PROBLEM TO SOLVE: Put every line of the records below into a numbered list, skipping any blank lines and leaving out the pictures.

GIVEN RECORDS:
○ ○ ○
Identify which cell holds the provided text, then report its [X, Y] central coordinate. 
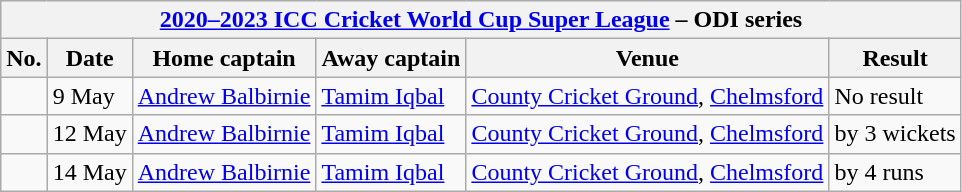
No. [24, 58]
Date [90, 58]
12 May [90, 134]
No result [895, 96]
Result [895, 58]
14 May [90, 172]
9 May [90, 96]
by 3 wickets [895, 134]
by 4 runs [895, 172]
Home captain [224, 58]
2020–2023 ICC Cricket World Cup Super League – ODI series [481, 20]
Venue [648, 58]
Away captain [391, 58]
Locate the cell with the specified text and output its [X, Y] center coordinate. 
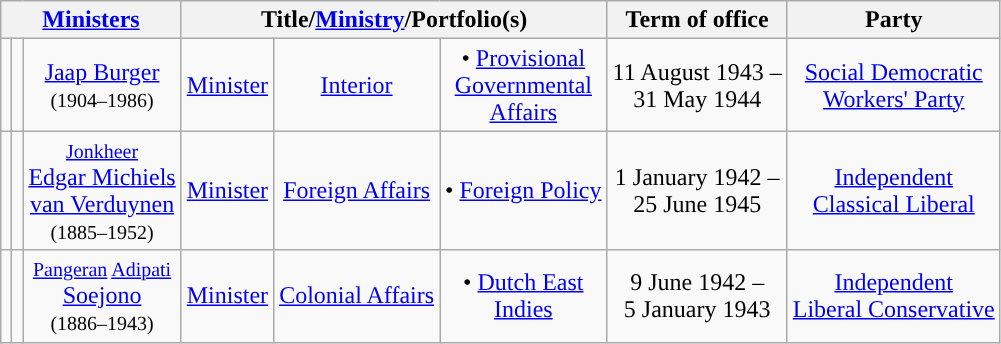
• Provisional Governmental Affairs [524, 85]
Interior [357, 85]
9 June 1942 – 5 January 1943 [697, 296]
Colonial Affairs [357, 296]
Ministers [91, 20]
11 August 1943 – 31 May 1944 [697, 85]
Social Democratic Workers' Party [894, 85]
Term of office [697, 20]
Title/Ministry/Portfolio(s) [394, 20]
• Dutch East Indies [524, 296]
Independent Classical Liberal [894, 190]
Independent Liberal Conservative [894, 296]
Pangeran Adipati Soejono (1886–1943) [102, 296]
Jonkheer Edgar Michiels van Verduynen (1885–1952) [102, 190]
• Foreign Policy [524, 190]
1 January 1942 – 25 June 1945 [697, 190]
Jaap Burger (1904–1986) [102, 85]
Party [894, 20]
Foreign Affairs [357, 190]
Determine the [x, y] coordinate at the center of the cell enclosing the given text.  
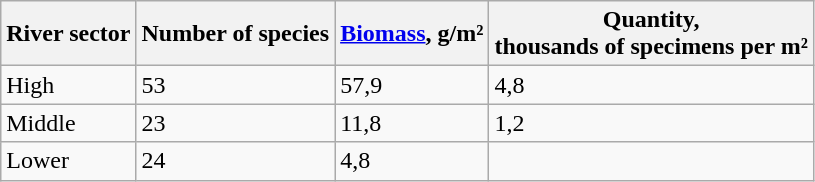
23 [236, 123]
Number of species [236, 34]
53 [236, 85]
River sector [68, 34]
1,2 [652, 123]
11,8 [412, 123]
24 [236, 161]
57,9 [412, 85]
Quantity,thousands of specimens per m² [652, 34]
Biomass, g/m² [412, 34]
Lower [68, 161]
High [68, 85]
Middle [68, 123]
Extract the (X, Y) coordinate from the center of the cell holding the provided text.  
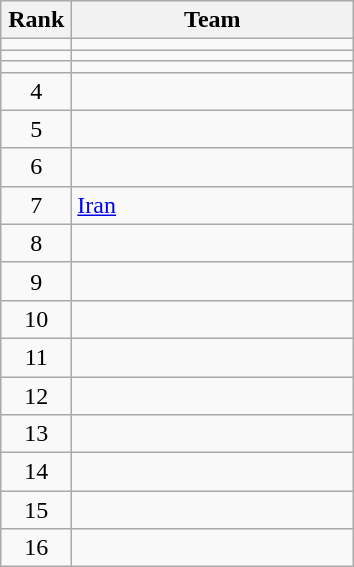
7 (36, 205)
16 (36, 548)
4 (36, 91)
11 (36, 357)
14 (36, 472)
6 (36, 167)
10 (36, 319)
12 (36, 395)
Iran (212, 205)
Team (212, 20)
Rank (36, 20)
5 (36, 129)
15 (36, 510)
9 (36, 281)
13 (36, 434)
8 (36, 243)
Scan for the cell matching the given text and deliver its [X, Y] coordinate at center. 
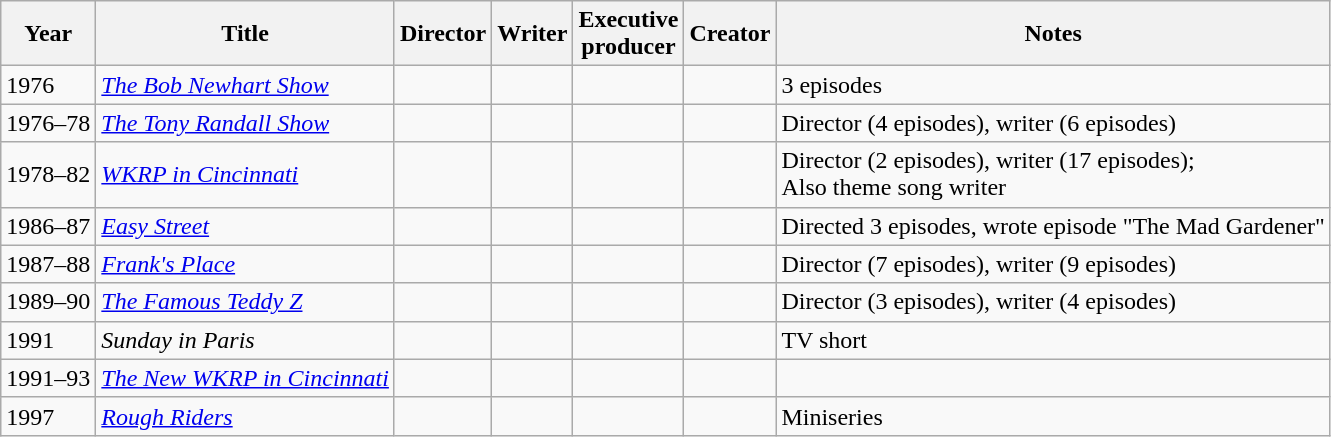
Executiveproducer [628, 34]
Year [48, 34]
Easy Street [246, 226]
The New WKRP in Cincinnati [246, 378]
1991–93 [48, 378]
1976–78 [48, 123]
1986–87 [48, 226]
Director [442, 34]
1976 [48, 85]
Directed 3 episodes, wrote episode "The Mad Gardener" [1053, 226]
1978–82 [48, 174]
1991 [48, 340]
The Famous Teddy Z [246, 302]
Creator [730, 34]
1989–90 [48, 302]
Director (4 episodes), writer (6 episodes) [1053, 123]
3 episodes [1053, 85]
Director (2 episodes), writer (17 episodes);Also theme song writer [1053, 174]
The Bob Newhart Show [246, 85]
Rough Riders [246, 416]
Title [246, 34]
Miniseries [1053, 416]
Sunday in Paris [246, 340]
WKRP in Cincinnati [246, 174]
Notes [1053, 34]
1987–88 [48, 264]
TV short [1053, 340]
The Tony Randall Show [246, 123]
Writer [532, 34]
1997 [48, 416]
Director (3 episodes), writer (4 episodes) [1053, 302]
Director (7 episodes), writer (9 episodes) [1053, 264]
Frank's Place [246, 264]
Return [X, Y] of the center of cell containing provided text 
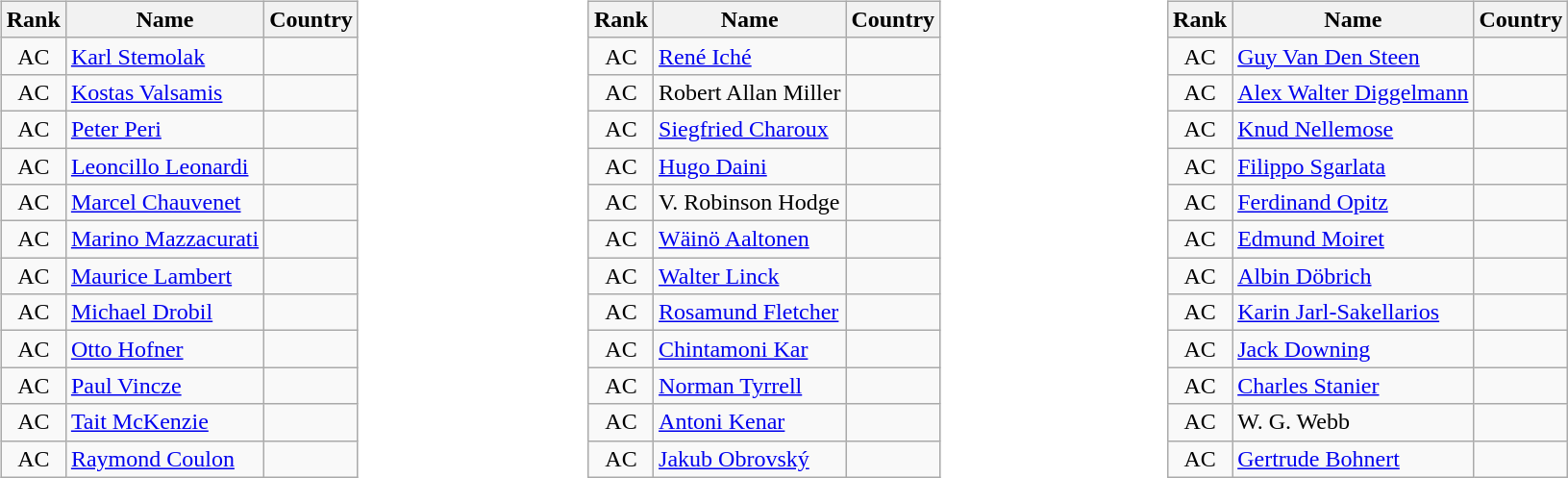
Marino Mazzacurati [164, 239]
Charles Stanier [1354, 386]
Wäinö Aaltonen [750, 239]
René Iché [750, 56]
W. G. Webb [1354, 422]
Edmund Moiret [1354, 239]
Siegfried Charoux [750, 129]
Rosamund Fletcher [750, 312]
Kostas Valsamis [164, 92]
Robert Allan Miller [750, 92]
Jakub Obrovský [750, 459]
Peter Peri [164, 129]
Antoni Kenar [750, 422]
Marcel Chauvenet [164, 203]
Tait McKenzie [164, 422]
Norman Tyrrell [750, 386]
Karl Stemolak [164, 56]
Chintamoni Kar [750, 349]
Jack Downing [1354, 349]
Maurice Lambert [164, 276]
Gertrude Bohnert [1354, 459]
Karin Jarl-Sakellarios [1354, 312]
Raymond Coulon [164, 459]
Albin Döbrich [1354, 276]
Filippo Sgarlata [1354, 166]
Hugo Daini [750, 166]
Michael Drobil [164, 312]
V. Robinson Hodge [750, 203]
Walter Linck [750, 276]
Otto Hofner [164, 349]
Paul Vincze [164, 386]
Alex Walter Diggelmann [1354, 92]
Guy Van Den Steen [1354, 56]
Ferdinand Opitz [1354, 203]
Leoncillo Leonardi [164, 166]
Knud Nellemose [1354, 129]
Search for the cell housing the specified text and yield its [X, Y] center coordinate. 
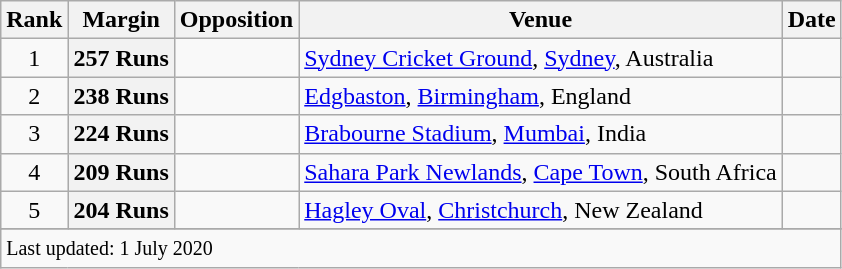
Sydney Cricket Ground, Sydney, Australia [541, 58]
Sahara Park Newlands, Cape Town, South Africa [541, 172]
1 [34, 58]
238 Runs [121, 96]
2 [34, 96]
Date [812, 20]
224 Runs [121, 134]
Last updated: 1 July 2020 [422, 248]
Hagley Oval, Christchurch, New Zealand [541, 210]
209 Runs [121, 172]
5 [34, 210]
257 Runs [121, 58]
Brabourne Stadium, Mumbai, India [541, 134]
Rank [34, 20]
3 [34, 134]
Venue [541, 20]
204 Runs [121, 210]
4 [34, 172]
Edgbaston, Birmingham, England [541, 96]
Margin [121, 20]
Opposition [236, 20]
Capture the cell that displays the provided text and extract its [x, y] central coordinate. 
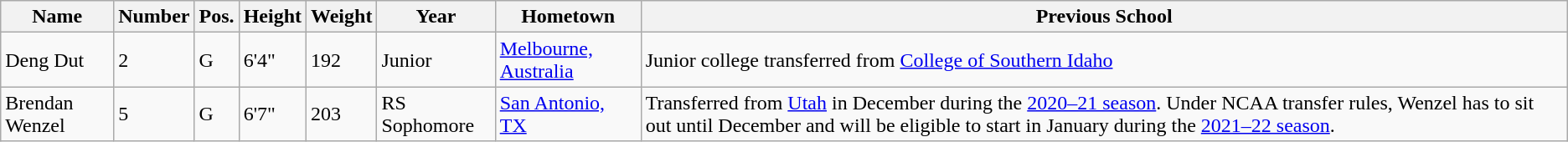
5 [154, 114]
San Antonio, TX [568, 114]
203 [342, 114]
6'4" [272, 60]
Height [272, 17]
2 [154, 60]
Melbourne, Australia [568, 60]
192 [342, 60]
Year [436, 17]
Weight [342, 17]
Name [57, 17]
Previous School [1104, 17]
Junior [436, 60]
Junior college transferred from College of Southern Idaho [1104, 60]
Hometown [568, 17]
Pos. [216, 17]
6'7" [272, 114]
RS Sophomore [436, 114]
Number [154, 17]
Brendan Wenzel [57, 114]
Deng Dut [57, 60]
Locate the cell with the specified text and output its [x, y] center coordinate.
○ ○ ○
FINAL RESULT:
1. Identify which cell holds the provided text, then report its [X, Y] central coordinate. 
2. No. [24, 58]
3. Date [90, 58]
4. 12 May [90, 134]
5. No result [895, 96]
6. Result [895, 58]
7. 14 May [90, 172]
8. 9 May [90, 96]
9. by 3 wickets [895, 134]
10. by 4 runs [895, 172]
11. Home captain [224, 58]
12. 2020–2023 ICC Cricket World Cup Super League – ODI series [481, 20]
13. Venue [648, 58]
14. Away captain [391, 58]
15. Locate the cell with the specified text and output its [X, Y] center coordinate. 
16. • Provisional Governmental Affairs [524, 85]
17. Interior [357, 85]
18. 9 June 1942 – 5 January 1943 [697, 296]
19. Colonial Affairs [357, 296]
20. Ministers [91, 20]
21. 11 August 1943 – 31 May 1944 [697, 85]
22. Social Democratic Workers' Party [894, 85]
23. Term of office [697, 20]
24. Title/Ministry/Portfolio(s) [394, 20]
25. • Dutch East Indies [524, 296]
26. Independent Classical Liberal [894, 190]
27. Independent Liberal Conservative [894, 296]
28. Pangeran Adipati Soejono (1886–1943) [102, 296]
29. Jonkheer Edgar Michiels van Verduynen (1885–1952) [102, 190]
30. • Foreign Policy [524, 190]
31. 1 January 1942 – 25 June 1945 [697, 190]
32. Jaap Burger (1904–1986) [102, 85]
33. Party [894, 20]
34. Foreign Affairs [357, 190]
35. Determine the [x, y] coordinate at the center of the cell enclosing the given text.  
36. 23 [236, 123]
37. Number of species [236, 34]
38. 53 [236, 85]
39. River sector [68, 34]
40. 1,2 [652, 123]
41. 11,8 [412, 123]
42. 24 [236, 161]
43. 57,9 [412, 85]
44. Quantity,thousands of specimens per m² [652, 34]
45. Biomass, g/m² [412, 34]
46. Lower [68, 161]
47. High [68, 85]
48. Middle [68, 123]
49. Extract the (X, Y) coordinate from the center of the cell holding the provided text.  
50. 7 (36, 205)
51. 16 (36, 548)
52. 4 (36, 91)
53. 11 (36, 357)
54. 14 (36, 472)
55. 6 (36, 167)
56. 10 (36, 319)
57. 12 (36, 395)
58. Iran (212, 205)
59. Team (212, 20)
60. Rank (36, 20)
61. 5 (36, 129)
62. 15 (36, 510)
63. 9 (36, 281)
64. 13 (36, 434)
65. 8 (36, 243)
66. Scan for the cell matching the given text and deliver its [X, Y] coordinate at center. 
67. Executiveproducer [628, 34]
68. Year [48, 34]
69. Easy Street [246, 226]
70. The New WKRP in Cincinnati [246, 378]
71. 1991–93 [48, 378]
72. 1976–78 [48, 123]
73. 1986–87 [48, 226]
74. Director [442, 34]
75. 1976 [48, 85]
76. Directed 3 episodes, wrote episode "The Mad Gardener" [1053, 226]
77. 1978–82 [48, 174]
78. 1991 [48, 340]
79. The Famous Teddy Z [246, 302]
80. Creator [730, 34]
81. 1989–90 [48, 302]
82. Director (4 episodes), writer (6 episodes) [1053, 123]
83. 3 episodes [1053, 85]
84. Director (2 episodes), writer (17 episodes);Also theme song writer [1053, 174]
85. The Bob Newhart Show [246, 85]
86. Rough Riders [246, 416]
87. Title [246, 34]
88. Miniseries [1053, 416]
89. Sunday in Paris [246, 340]
90. WKRP in Cincinnati [246, 174]
91. Notes [1053, 34]
92. 1987–88 [48, 264]
93. TV short [1053, 340]
94. The Tony Randall Show [246, 123]
95. Writer [532, 34]
96. 1997 [48, 416]
97. Director (3 episodes), writer (4 episodes) [1053, 302]
98. Director (7 episodes), writer (9 episodes) [1053, 264]
99. Frank's Place [246, 264]
100. Return [X, Y] of the center of cell containing provided text 
101. Marino Mazzacurati [164, 239]
102. Charles Stanier [1354, 386]
103. Wäinö Aaltonen [750, 239]
104. René Iché [750, 56]
105. W. G. Webb [1354, 422]
106. Edmund Moiret [1354, 239]
107. Siegfried Charoux [750, 129]
108. Rosamund Fletcher [750, 312]
109. Kostas Valsamis [164, 92]
110. Robert Allan Miller [750, 92]
111. Jakub Obrovský [750, 459]
112. Peter Peri [164, 129]
113. Antoni Kenar [750, 422]
114. Marcel Chauvenet [164, 203]
115. Tait McKenzie [164, 422]
116. Norman Tyrrell [750, 386]
117. Karl Stemolak [164, 56]
118. Chintamoni Kar [750, 349]
119. Jack Downing [1354, 349]
120. Maurice Lambert [164, 276]
121. Gertrude Bohnert [1354, 459]
122. Karin Jarl-Sakellarios [1354, 312]
123. Raymond Coulon [164, 459]
124. Albin Döbrich [1354, 276]
125. Filippo Sgarlata [1354, 166]
126. Hugo Daini [750, 166]
127. Michael Drobil [164, 312]
128. V. Robinson Hodge [750, 203]
129. Walter Linck [750, 276]
130. Otto Hofner [164, 349]
131. Paul Vincze [164, 386]
132. Alex Walter Diggelmann [1354, 92]
133. Guy Van Den Steen [1354, 56]
134. Ferdinand Opitz [1354, 203]
135. Leoncillo Leonardi [164, 166]
136. Knud Nellemose [1354, 129]
137. Search for the cell housing the specified text and yield its [X, Y] center coordinate. 
138. Sydney Cricket Ground, Sydney, Australia [541, 58]
139. Sahara Park Newlands, Cape Town, South Africa [541, 172]
140. 1 [34, 58]
141. 238 Runs [121, 96]
142. 2 [34, 96]
143. Date [812, 20]
144. 224 Runs [121, 134]
145. Last updated: 1 July 2020 [422, 248]
146. Hagley Oval, Christchurch, New Zealand [541, 210]
147. 209 Runs [121, 172]
148. 5 [34, 210]
149. 257 Runs [121, 58]
150. Brabourne Stadium, Mumbai, India [541, 134]
151. Rank [34, 20]
152. 3 [34, 134]
153. Venue [541, 20]
154. 204 Runs [121, 210]
155. 4 [34, 172]
156. Edgbaston, Birmingham, England [541, 96]
157. Margin [121, 20]
158. Opposition [236, 20]
159. Capture the cell that displays the provided text and extract its [x, y] central coordinate. 
160. 5 [154, 114]
161. San Antonio, TX [568, 114]
162. 203 [342, 114]
163. 6'4" [272, 60]
164. Height [272, 17]
165. 2 [154, 60]
166. Melbourne, Australia [568, 60]
167. 192 [342, 60]
168. Year [436, 17]
169. Weight [342, 17]
170. Name [57, 17]
171. Previous School [1104, 17]
172. Junior [436, 60]
173. Junior college transferred from College of Southern Idaho [1104, 60]
174. Hometown [568, 17]
175. Pos. [216, 17]
176. 6'7" [272, 114]
177. RS Sophomore [436, 114]
178. Number [154, 17]
179. Brendan Wenzel [57, 114]
180. Deng Dut [57, 60]
181. Locate the cell with the specified text and output its [x, y] center coordinate.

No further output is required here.